# Data records

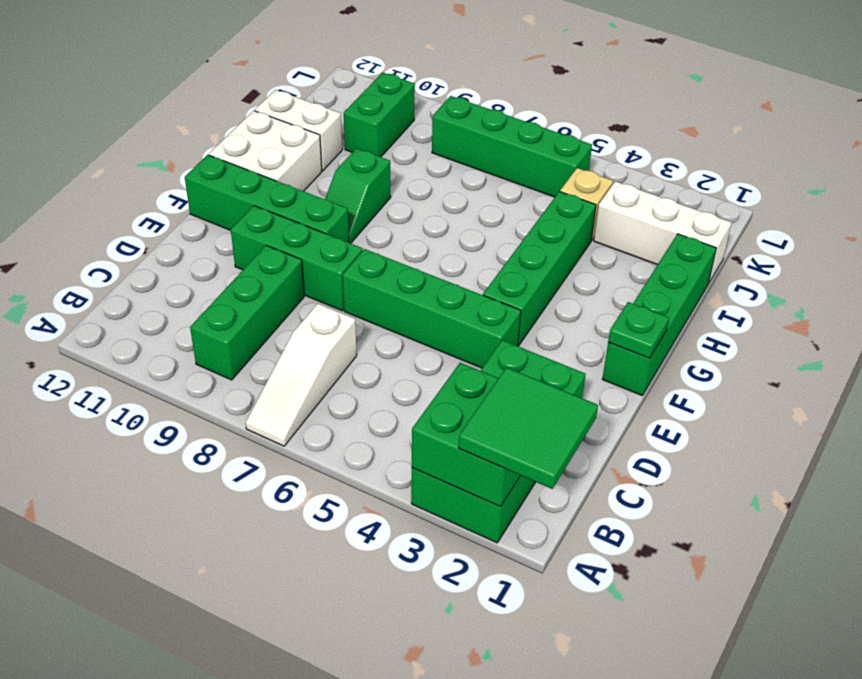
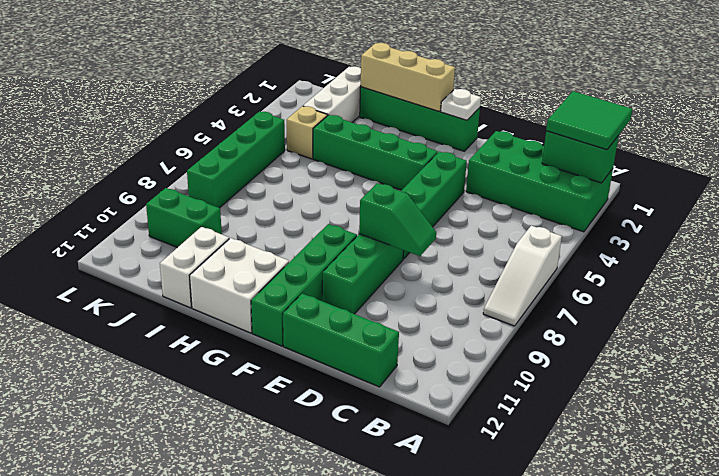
green brick A2:B3 level 2 -> green brick A2:B2 level 2
white slope A7:C7 level 1 top C -> white slope A6:A8 level 1 top 6
green brick B9:D9 level 1 -> green brick C12:E12 level 1
green plate F1 level 2 -> white plate F1 level 2
none -> tan brick G1:I1 level 2
green slope G9:H9 level 1 top H -> green slope D8:E8 level 2 top E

# What you should do
Reproduce the material word for word, but without its images.

# Answer to this exercise
green brick A2:B3 level 2 -> green brick A2:B2 level 2
white slope A7:C7 level 1 top C -> white slope A6:A8 level 1 top 6
green brick B9:D9 level 1 -> green brick C12:E12 level 1
green plate F1 level 2 -> white plate F1 level 2
none -> tan brick G1:I1 level 2
green slope G9:H9 level 1 top H -> green slope D8:E8 level 2 top E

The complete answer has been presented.